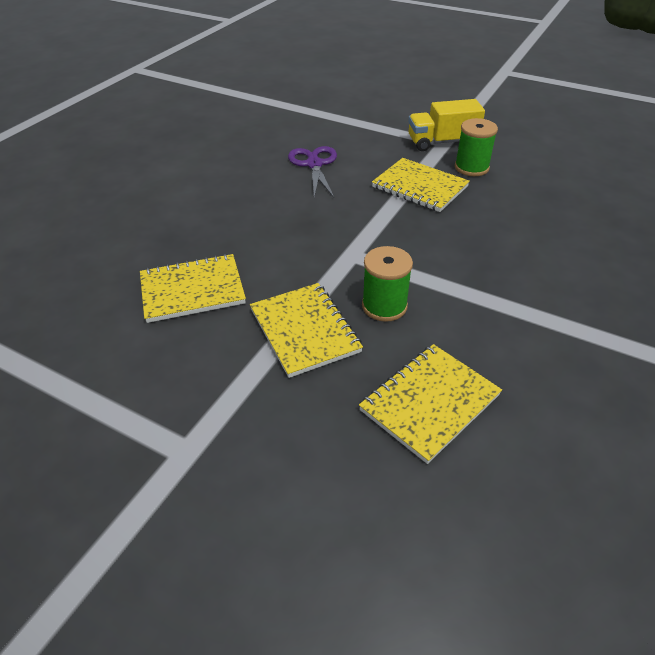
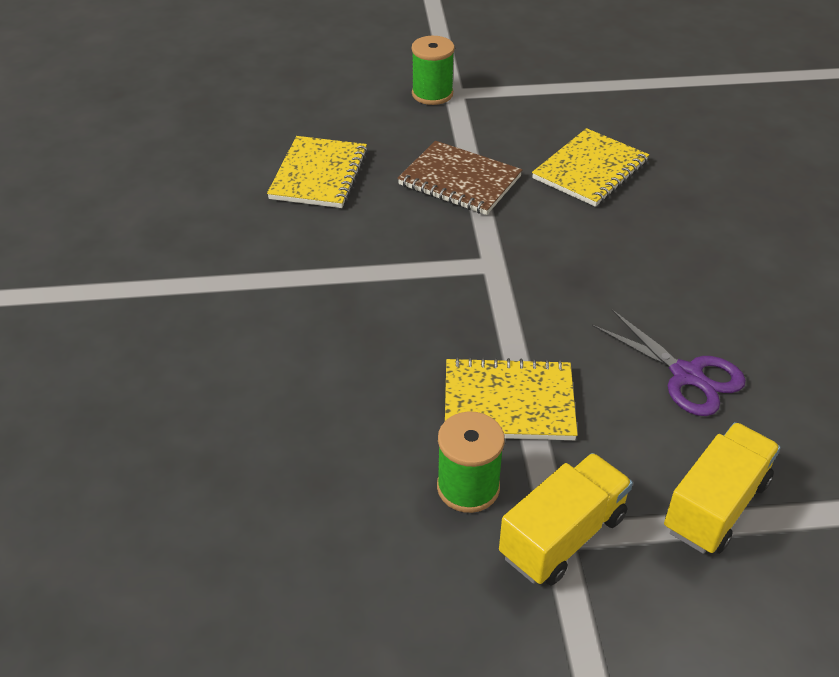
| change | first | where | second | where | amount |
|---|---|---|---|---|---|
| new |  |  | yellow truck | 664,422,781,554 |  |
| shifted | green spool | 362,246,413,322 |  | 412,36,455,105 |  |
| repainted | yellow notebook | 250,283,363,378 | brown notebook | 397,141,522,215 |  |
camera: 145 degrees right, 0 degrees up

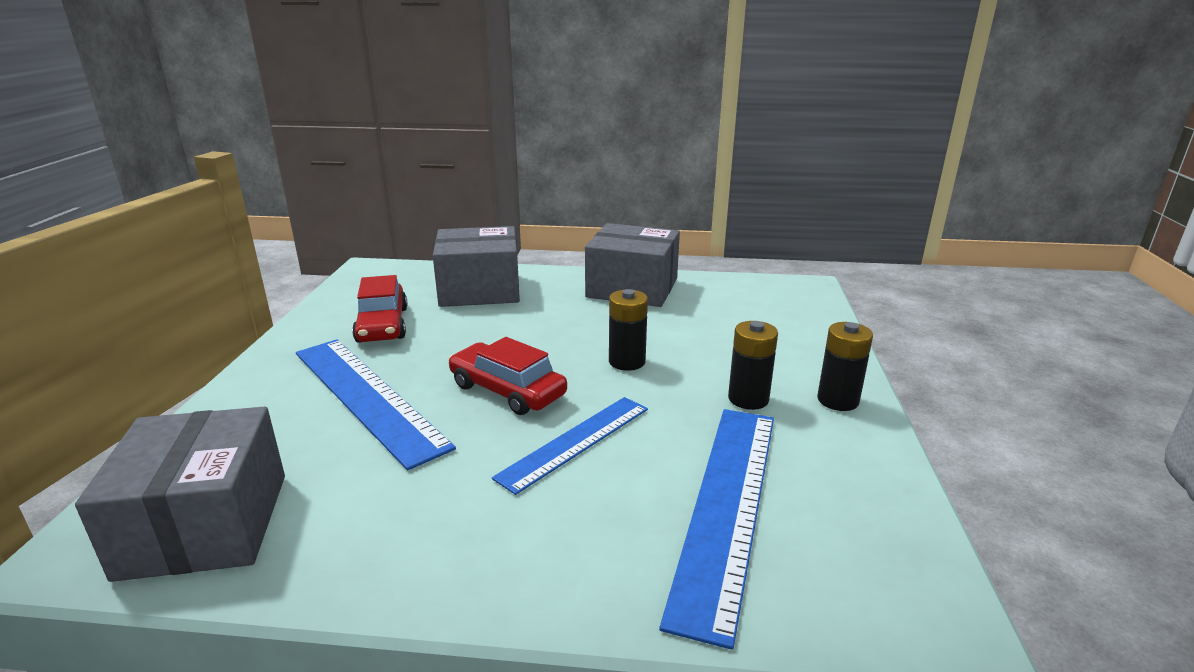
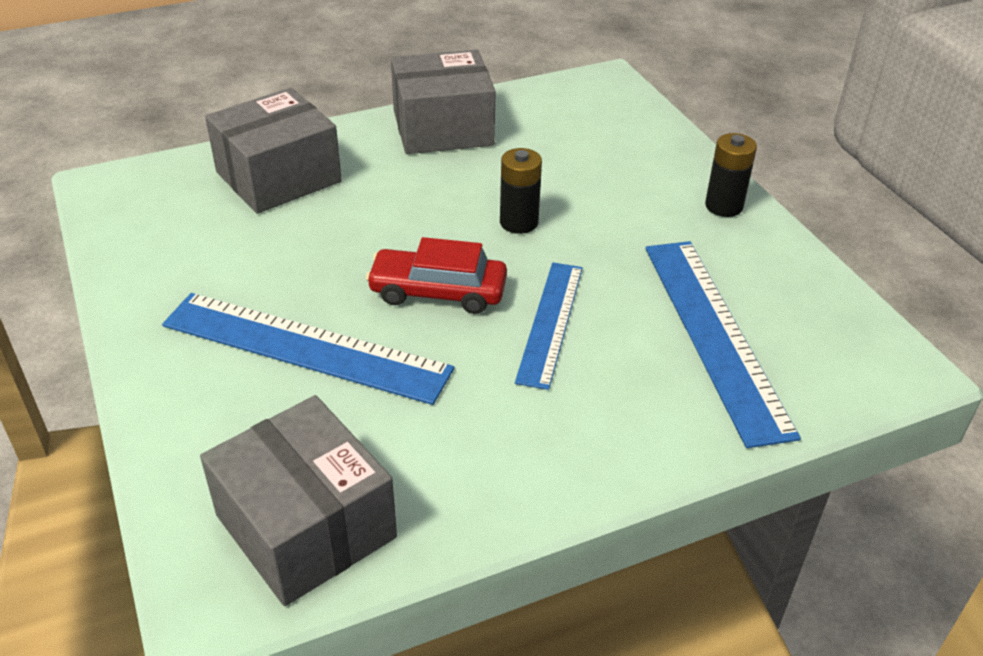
| change | first | where | second | where | amount |
|---|---|---|---|---|---|
| gone | red car | 352,275,408,343 |  |  |  |
| gone | black battery | 728,321,778,410 |  |  |  |
camera: 30 degrees left, 15 degrees up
**********
What to work on: Give the lines from the one containing "shifted | green" through the final line of the material again, exactly and in full, but without pictures.

Response to this exercise:
| shifted | green spool | 362,246,413,322 |  | 412,36,455,105 |  |
| repainted | yellow notebook | 250,283,363,378 | brown notebook | 397,141,522,215 |  |
camera: 145 degrees right, 0 degrees up

| change | first | where | second | where | amount |
|---|---|---|---|---|---|
| gone | red car | 352,275,408,343 |  |  |  |
| gone | black battery | 728,321,778,410 |  |  |  |
camera: 30 degrees left, 15 degrees up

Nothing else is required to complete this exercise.